Records for this exercise:
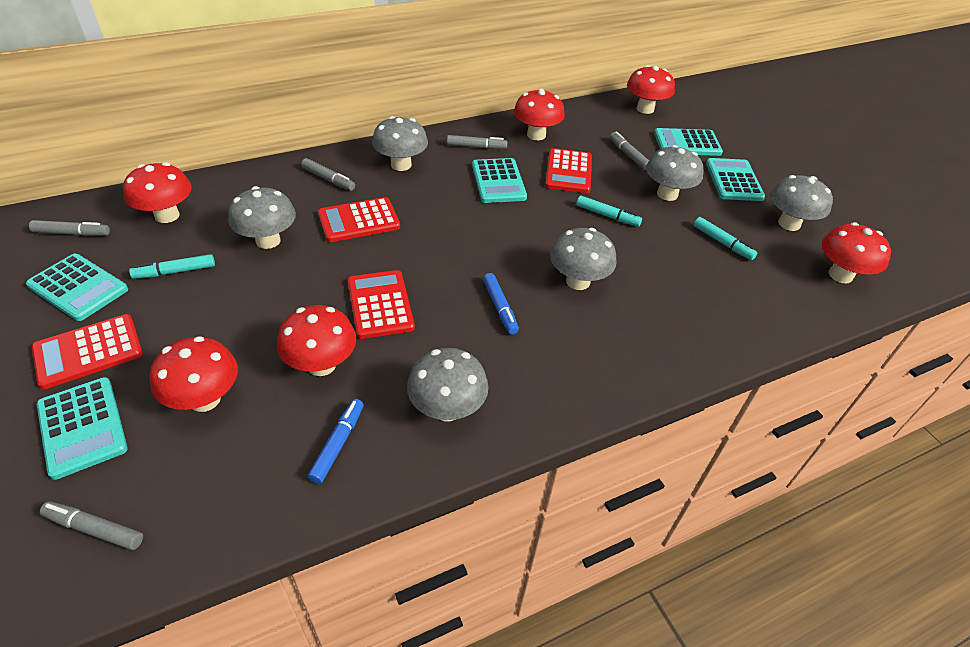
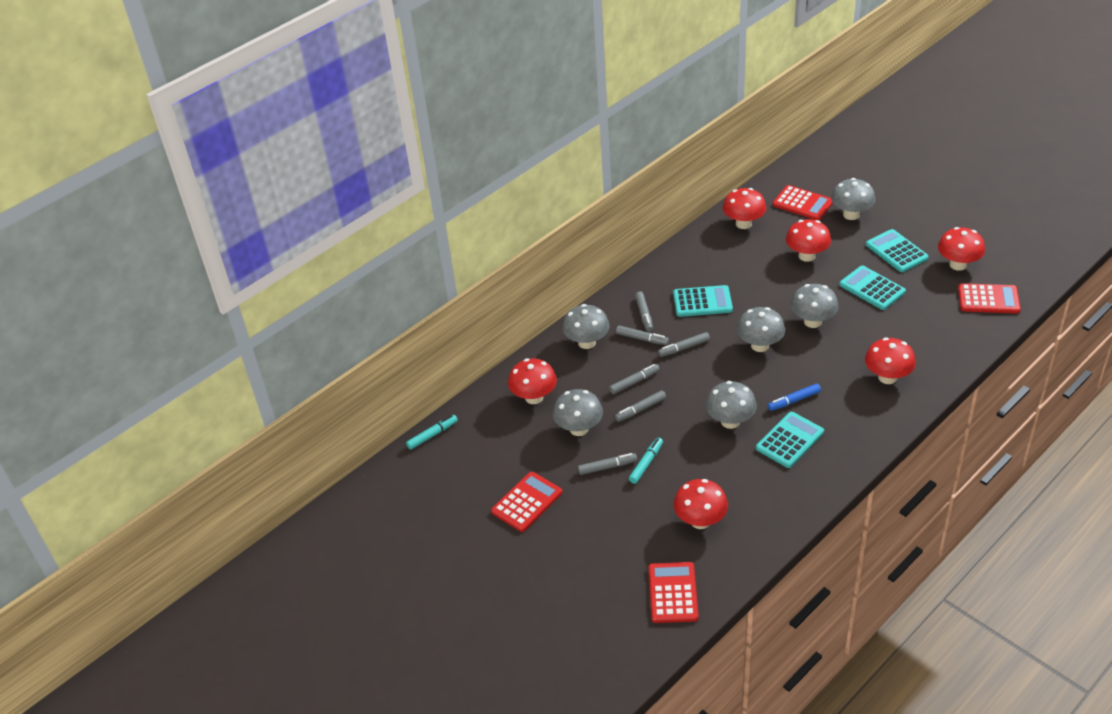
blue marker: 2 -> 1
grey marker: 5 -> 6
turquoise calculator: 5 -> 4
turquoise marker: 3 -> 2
* * *
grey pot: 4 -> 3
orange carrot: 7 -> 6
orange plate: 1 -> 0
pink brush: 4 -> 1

Assigned task:
Go through the entries above and copy each line holding the string "turquoise".

Written response:
turquoise calculator: 5 -> 4
turquoise marker: 3 -> 2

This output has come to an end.